[[ Data extract open ]]
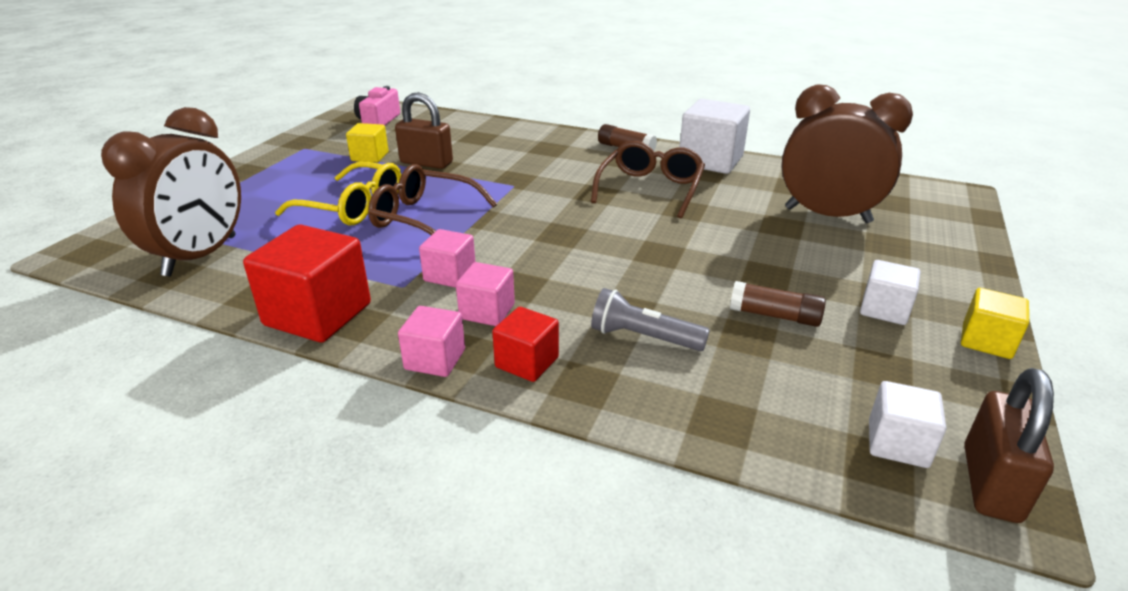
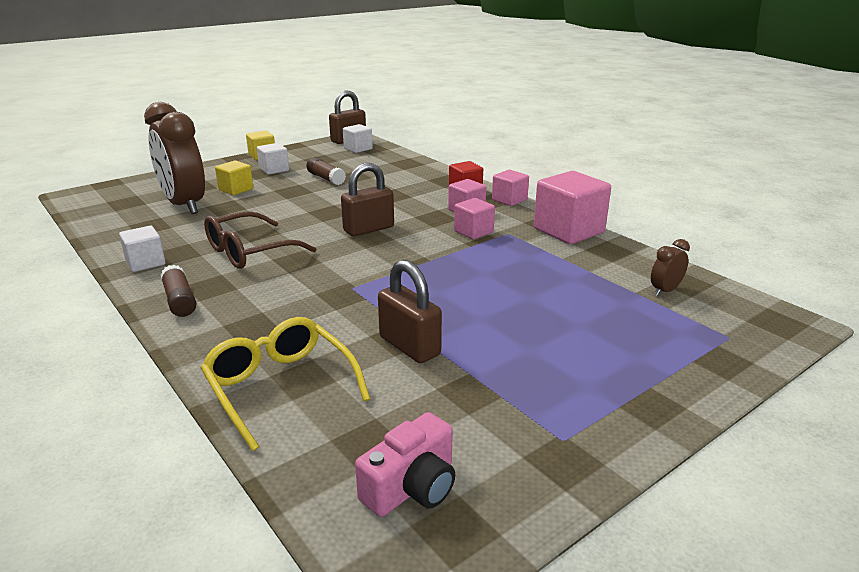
camera: 150 degrees left, 5 degrees down
(201, 256) = (665, 291): brown clock -> brown clock, size x0.42
(318, 314) = (568, 231): red cube -> pink cube
(353, 207) = (521, 305): yellow glasses -> yellow glasses (280, 387)
(370, 156) = (472, 382): yellow cube -> yellow cube (236, 189)
(424, 218) = (462, 276): brown glasses -> none
(578, 243) = (368, 229): none -> brown padlock
(643, 337) = (399, 185): grey flashlight -> none
(710, 161) = (145, 263): white cube -> white cube, size x0.56

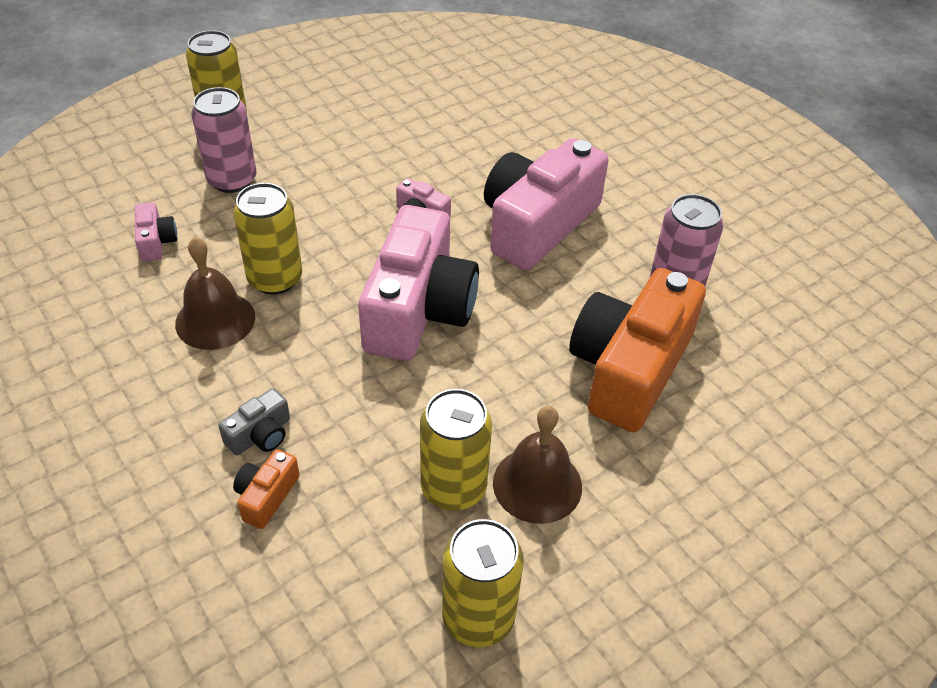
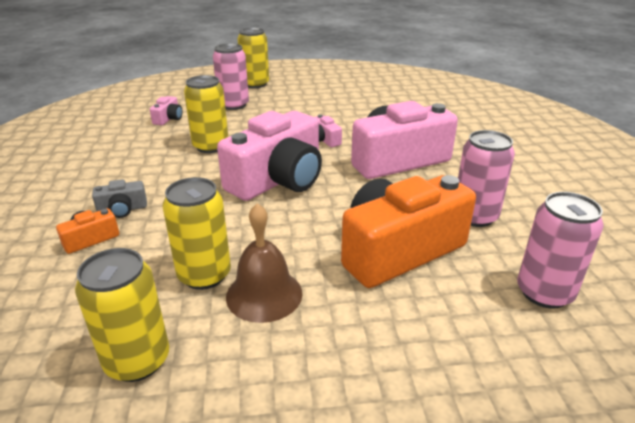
camera: 30 degrees right, 15 degrees down
(215, 320) = (160, 155): brown bell -> none
(790, 369) = (544, 293): none -> pink can

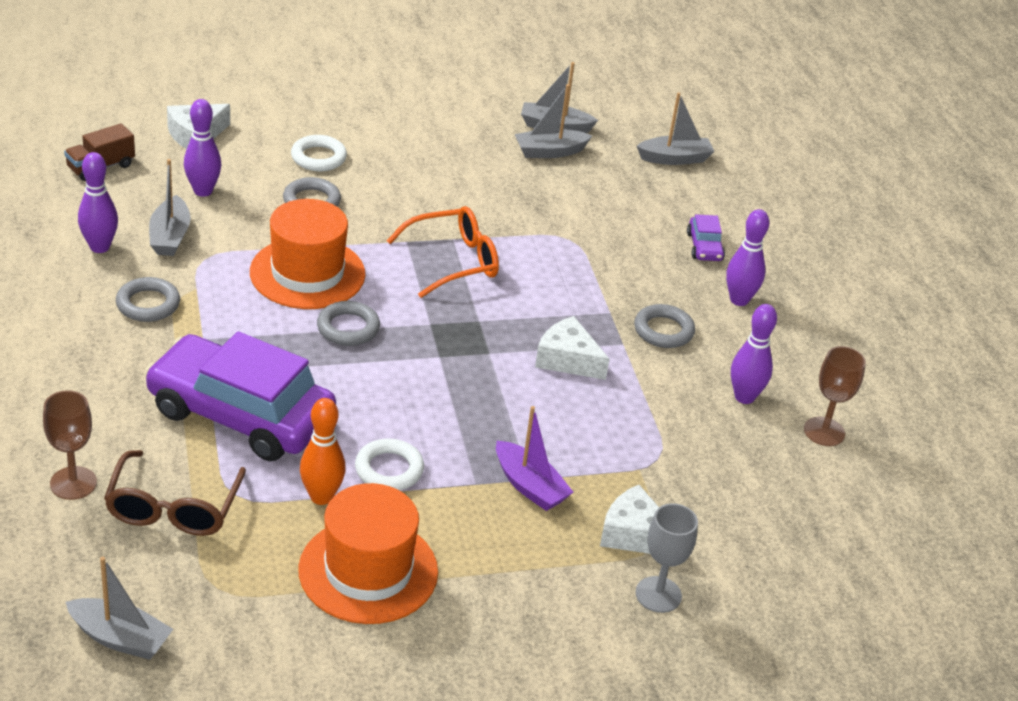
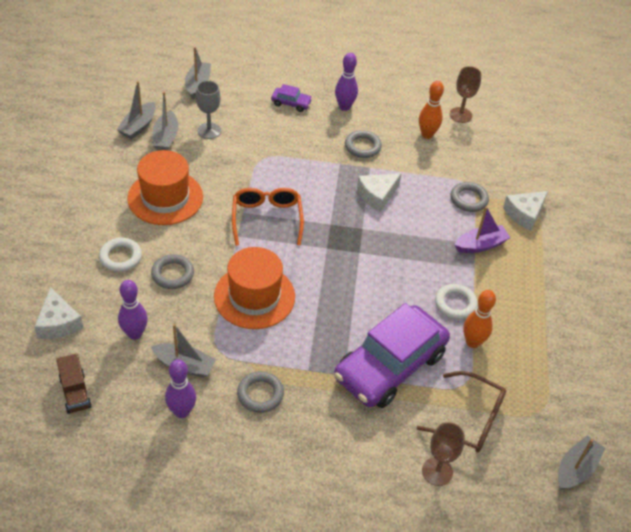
camera: 70 degrees left, 10 degrees up
(348, 328) = (319, 289): grey ring -> grey ring (469, 199)
(368, 571) = (536, 335): orange hat -> orange hat (165, 197)
(658, 594) = (568, 219): grey goblet -> grey goblet (209, 131)
(744, 397) = (427, 134): purple bowling pin -> orange bowling pin

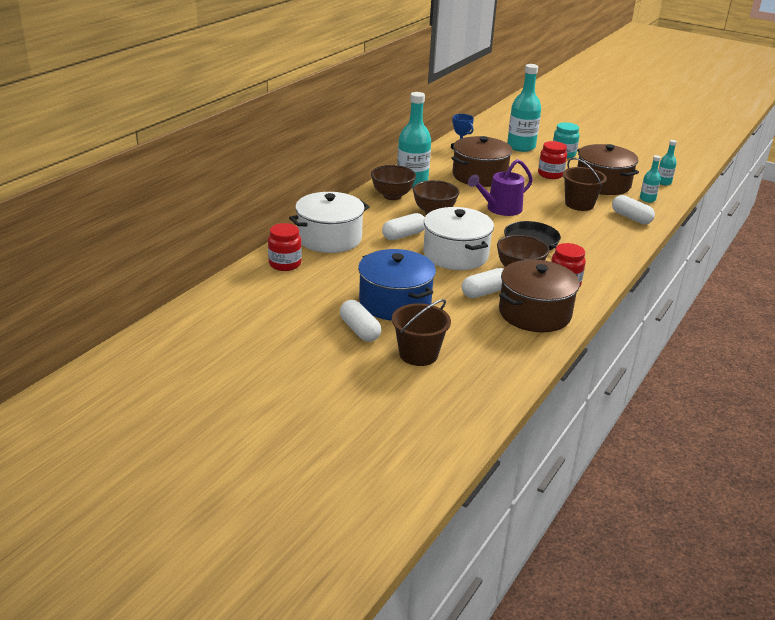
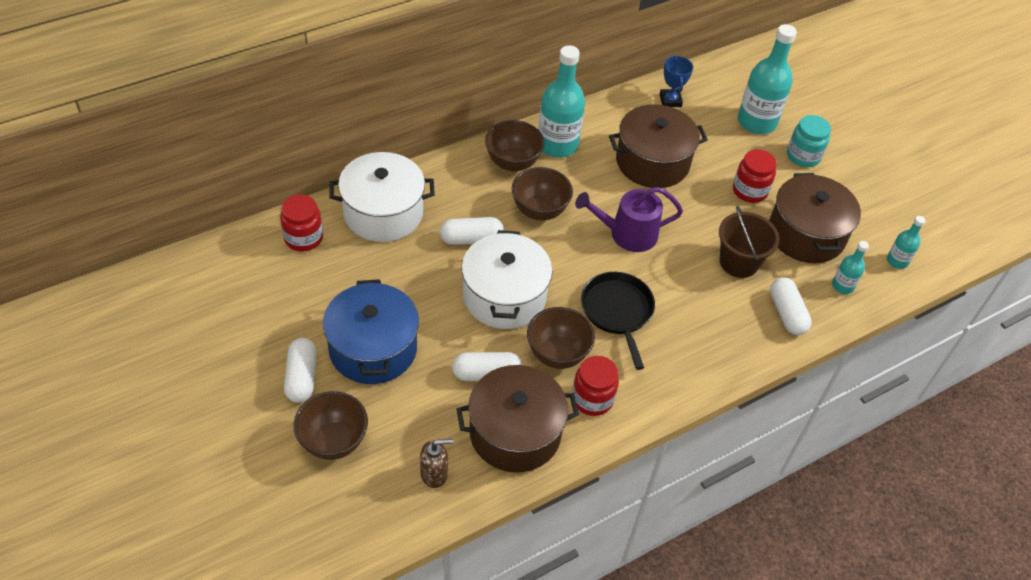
camera: 25 degrees right, 20 degrees up
(418, 354) = (333, 441): brown bucket -> brown bowl
(505, 348) = (434, 474): none -> brown soap dispenser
[[ Data extract closed ]]
* _Task brief_: For the string "none", go line by line through the material and copy every line that has it.

* _Response to this exercise_:
(424, 218) = (462, 276): brown glasses -> none
(578, 243) = (368, 229): none -> brown padlock
(643, 337) = (399, 185): grey flashlight -> none
(215, 320) = (160, 155): brown bell -> none
(790, 369) = (544, 293): none -> pink can
(505, 348) = (434, 474): none -> brown soap dispenser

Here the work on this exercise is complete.